[Spatial object tracking data]
++++++
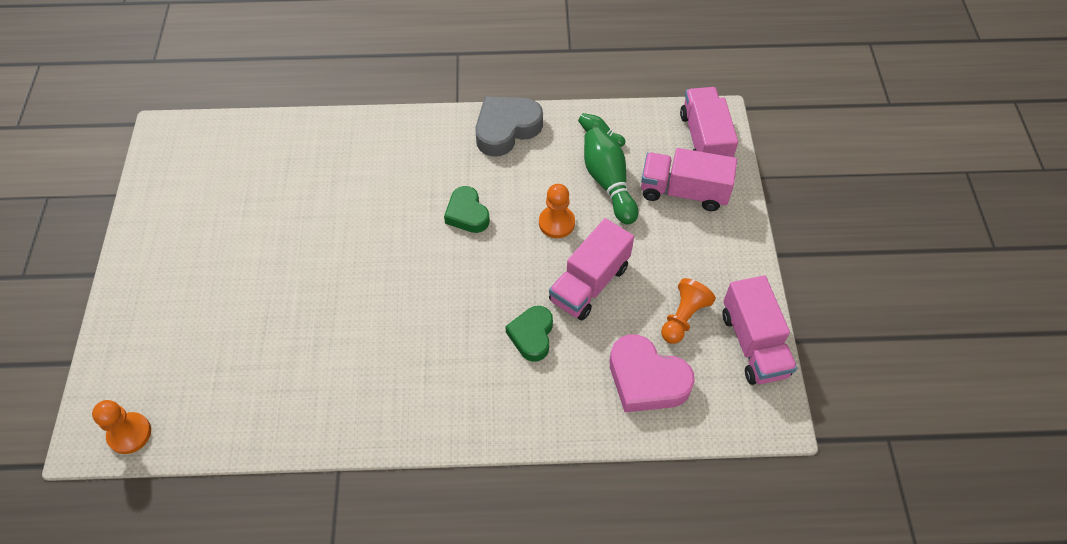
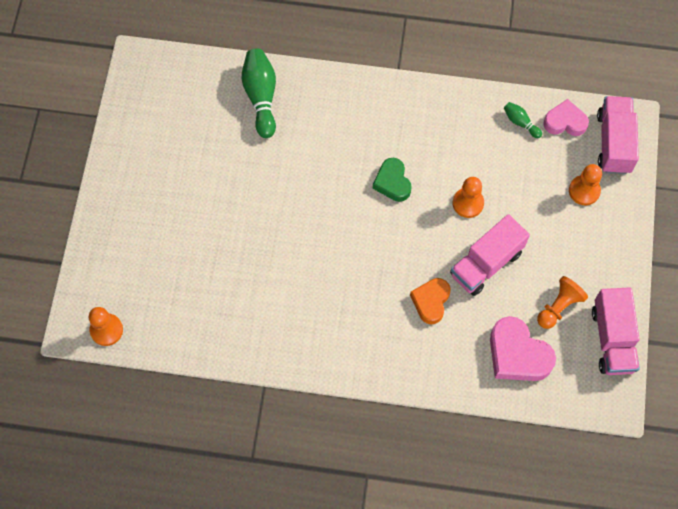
camera: 10 degrees right, 10 degrees up
grey heart [475,96,543,157] -> none
green heart [505,306,553,362] -> orange heart [410,278,451,324]
green bowling pin [584,127,638,225] -> green bowling pin moved to [242,49,276,138]
pink truck [641,148,737,211] -> orange pawn [569,164,602,206]
none -> pink heart [543,99,589,136]

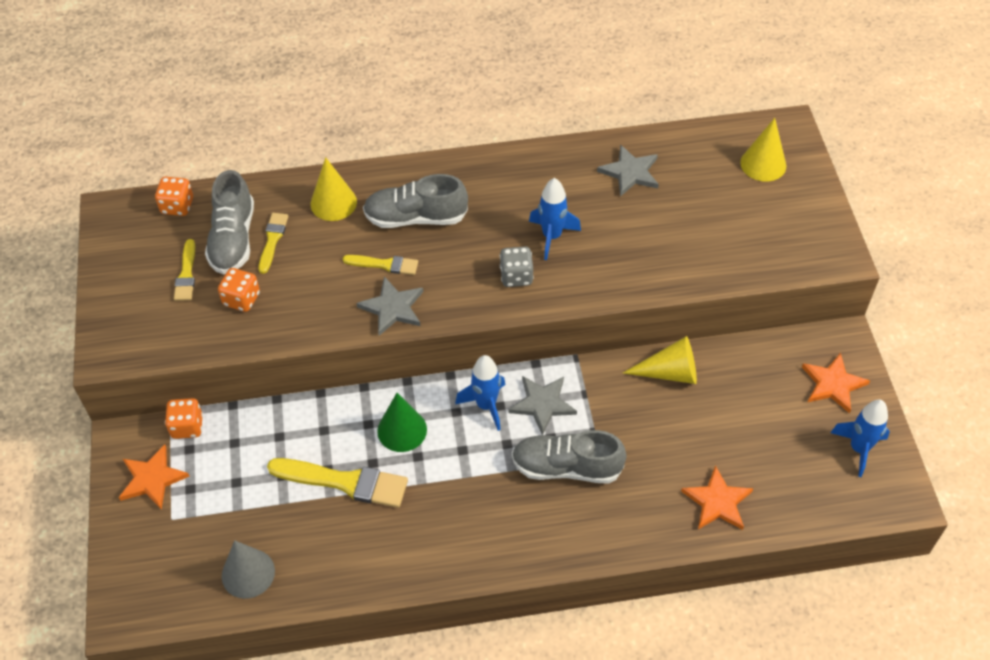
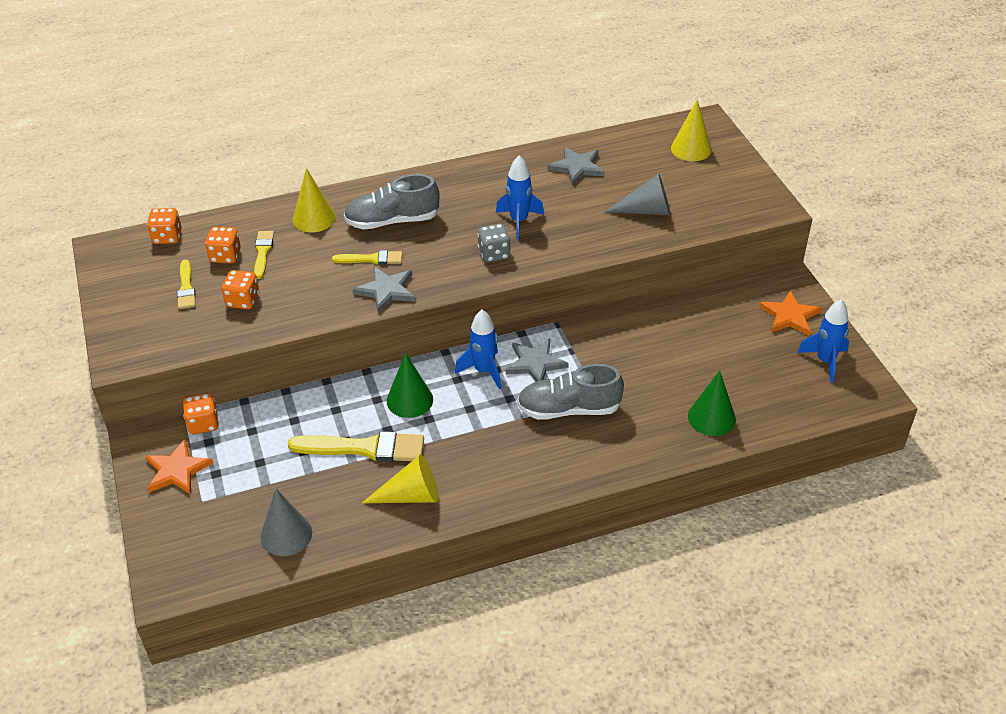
camera: 10 degrees left, 10 degrees down
grey shoe [205,170,254,275] -> orange dice [205,227,241,263]
yellow cone [623,336,697,384] -> yellow cone moved to [362,454,439,503]
orange star [681,465,754,530] -> green cone [688,370,736,436]
none -> grey cone [604,174,670,215]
++++++
Requirement –
Give the data above again exactly. Leave the pictures out.

Result of the task –
camera: 10 degrees right, 10 degrees up
grey heart [475,96,543,157] -> none
green heart [505,306,553,362] -> orange heart [410,278,451,324]
green bowling pin [584,127,638,225] -> green bowling pin moved to [242,49,276,138]
pink truck [641,148,737,211] -> orange pawn [569,164,602,206]
none -> pink heart [543,99,589,136]

camera: 10 degrees left, 10 degrees down
grey shoe [205,170,254,275] -> orange dice [205,227,241,263]
yellow cone [623,336,697,384] -> yellow cone moved to [362,454,439,503]
orange star [681,465,754,530] -> green cone [688,370,736,436]
none -> grey cone [604,174,670,215]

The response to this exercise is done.